Of all the entries below, retype only the lines from the one with "camera: 65 degrees left, 5 degrees up" through the one with "(576, 67) = (235, 87): black", exactly as they appear.

(Provided information)

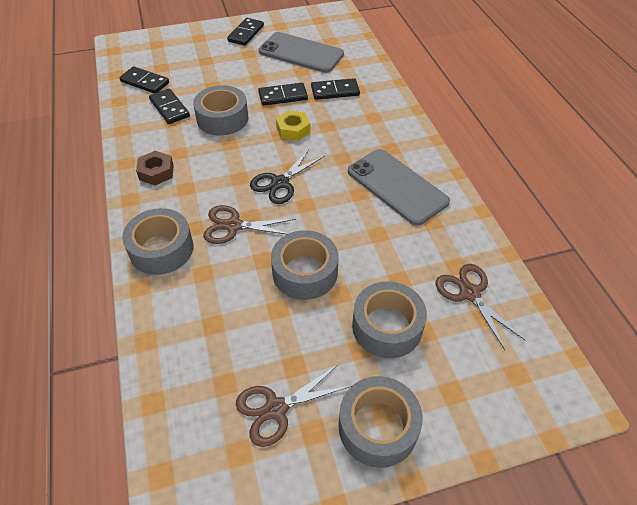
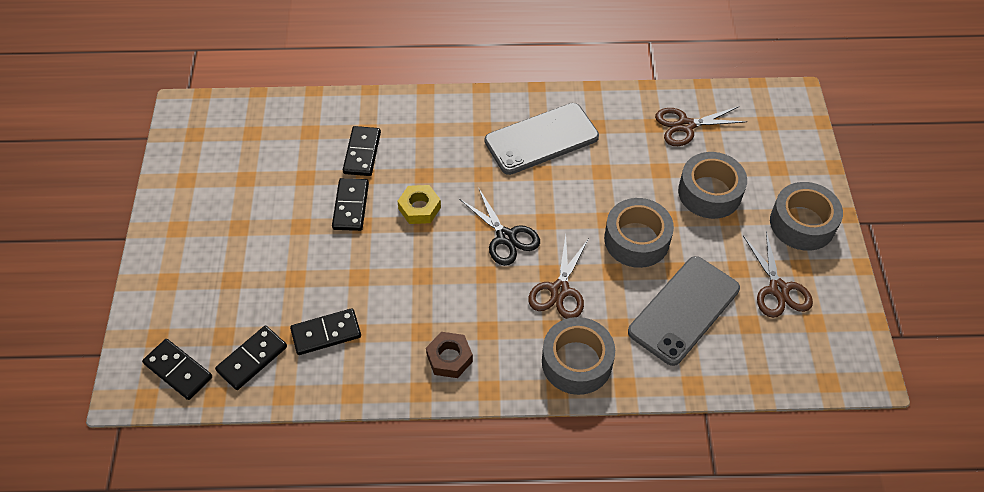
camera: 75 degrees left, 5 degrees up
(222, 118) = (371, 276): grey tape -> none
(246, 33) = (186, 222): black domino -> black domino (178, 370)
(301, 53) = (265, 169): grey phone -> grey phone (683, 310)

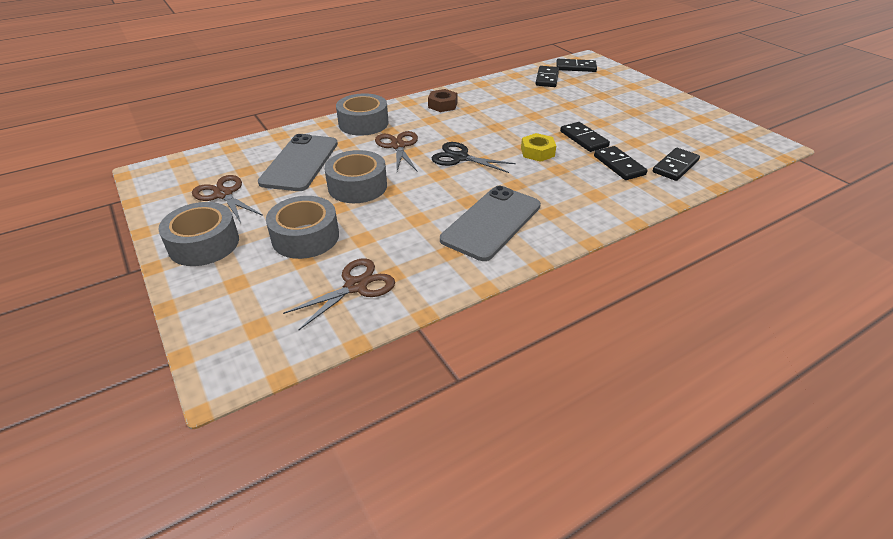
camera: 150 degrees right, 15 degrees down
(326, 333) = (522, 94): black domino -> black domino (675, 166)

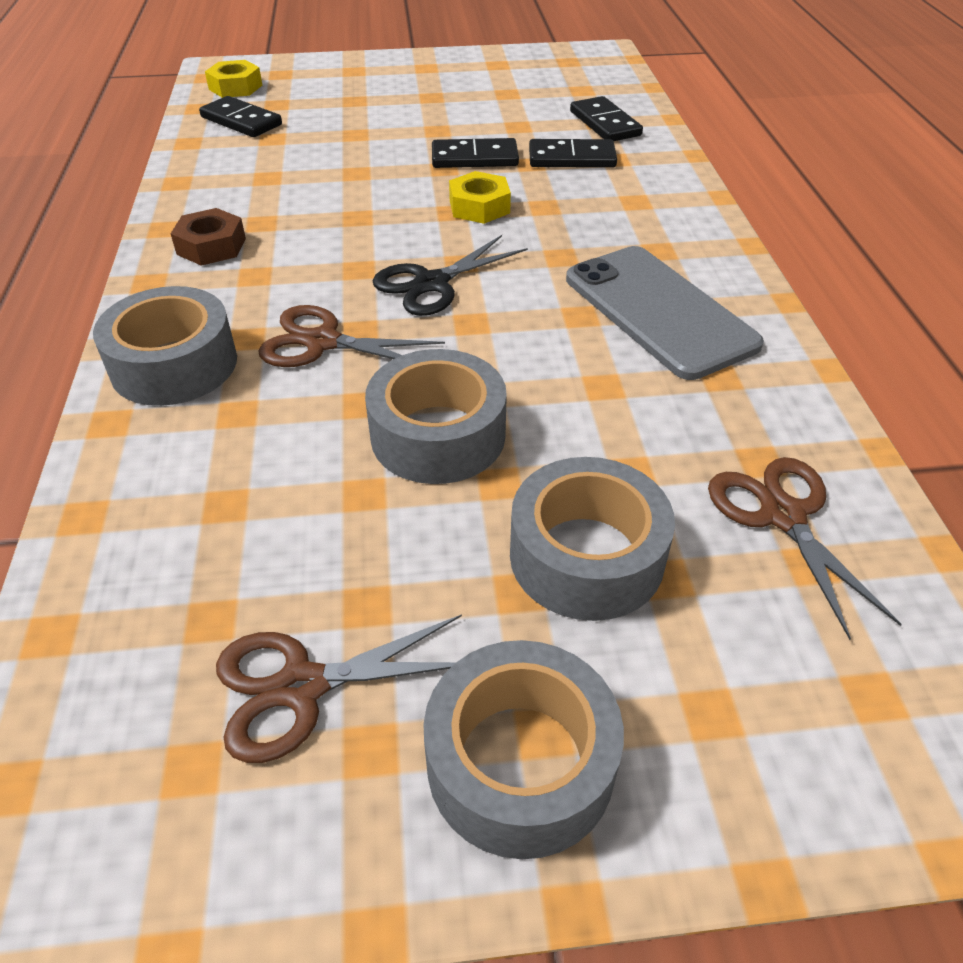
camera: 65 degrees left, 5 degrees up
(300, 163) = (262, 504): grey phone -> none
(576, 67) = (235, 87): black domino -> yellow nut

(End Provided information)
(Provided information)

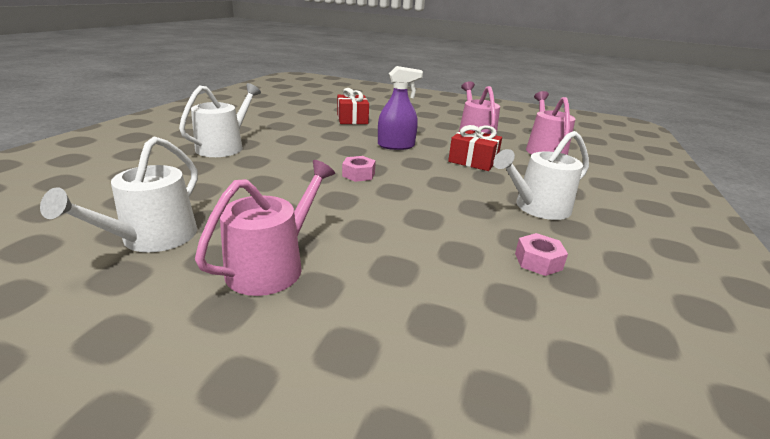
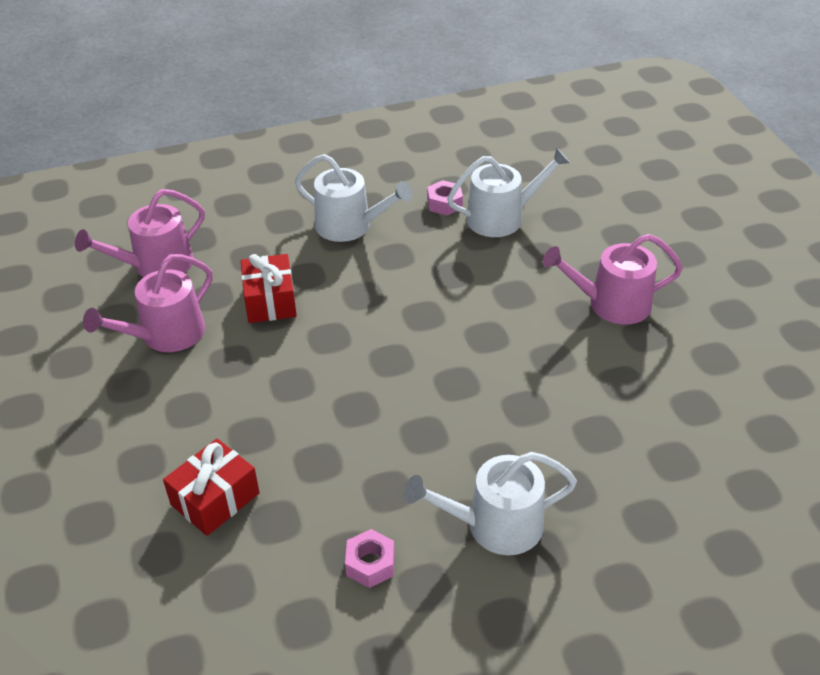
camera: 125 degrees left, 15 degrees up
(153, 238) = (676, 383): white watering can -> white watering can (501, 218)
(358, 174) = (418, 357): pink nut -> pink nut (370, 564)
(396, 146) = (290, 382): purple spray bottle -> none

(End Provided information)
(Provided information)

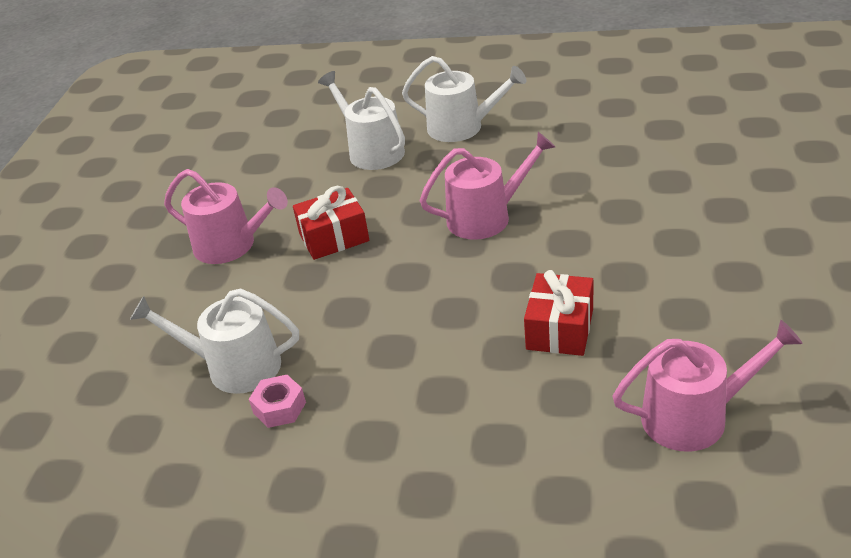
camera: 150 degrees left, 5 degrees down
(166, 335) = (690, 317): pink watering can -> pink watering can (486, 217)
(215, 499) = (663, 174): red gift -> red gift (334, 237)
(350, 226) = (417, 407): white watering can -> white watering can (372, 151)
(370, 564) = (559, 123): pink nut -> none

(End Provided information)

__Answer to the exercise__.
camera: 65 degrees left, 5 degrees up
(300, 163) = (262, 504): grey phone -> none
(576, 67) = (235, 87): black domino -> yellow nut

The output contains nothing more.